* WORK REQUIRED
Locate the lines of the listing below that hold "none", then copy each of them.

* DATA
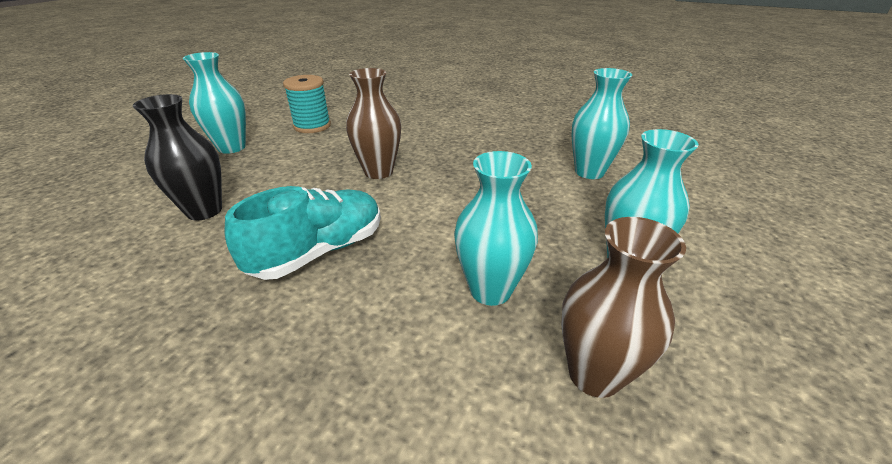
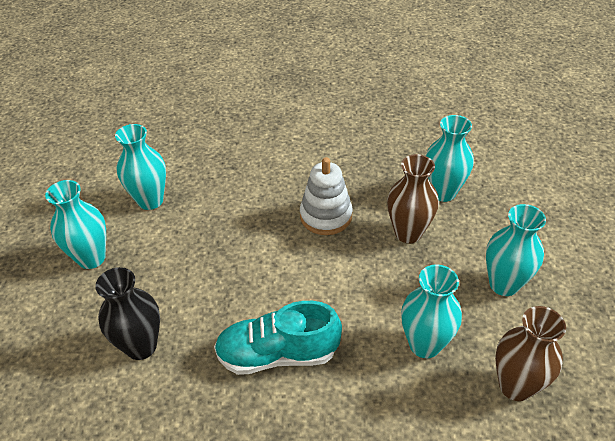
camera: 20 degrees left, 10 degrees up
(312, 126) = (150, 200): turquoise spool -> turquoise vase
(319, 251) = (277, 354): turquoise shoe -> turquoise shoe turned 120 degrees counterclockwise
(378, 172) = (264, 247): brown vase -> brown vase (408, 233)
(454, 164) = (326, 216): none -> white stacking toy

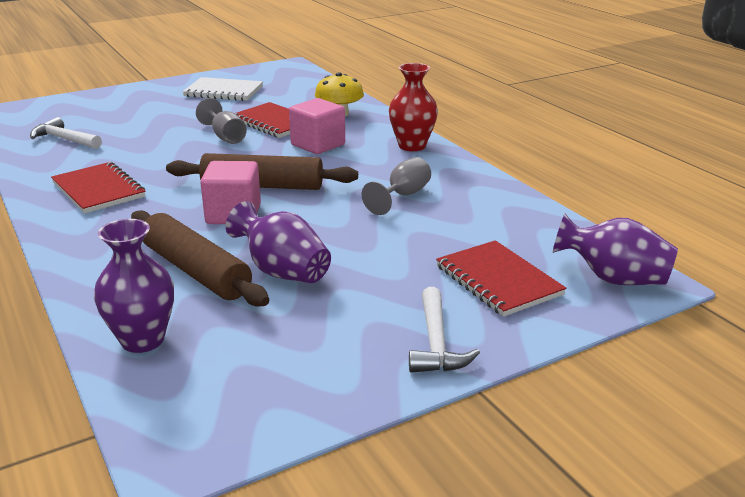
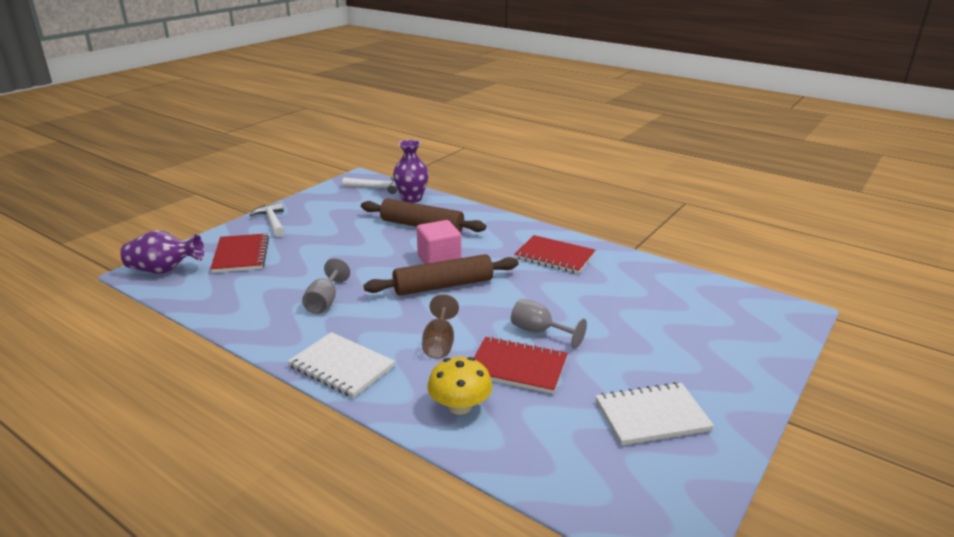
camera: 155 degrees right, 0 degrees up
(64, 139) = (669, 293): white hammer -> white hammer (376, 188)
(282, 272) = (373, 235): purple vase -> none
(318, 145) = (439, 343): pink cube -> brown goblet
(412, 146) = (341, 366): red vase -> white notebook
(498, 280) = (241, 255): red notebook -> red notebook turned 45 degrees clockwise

* YOUR SOLUTION
(454, 164) = (326, 216): none -> white stacking toy
(282, 272) = (373, 235): purple vase -> none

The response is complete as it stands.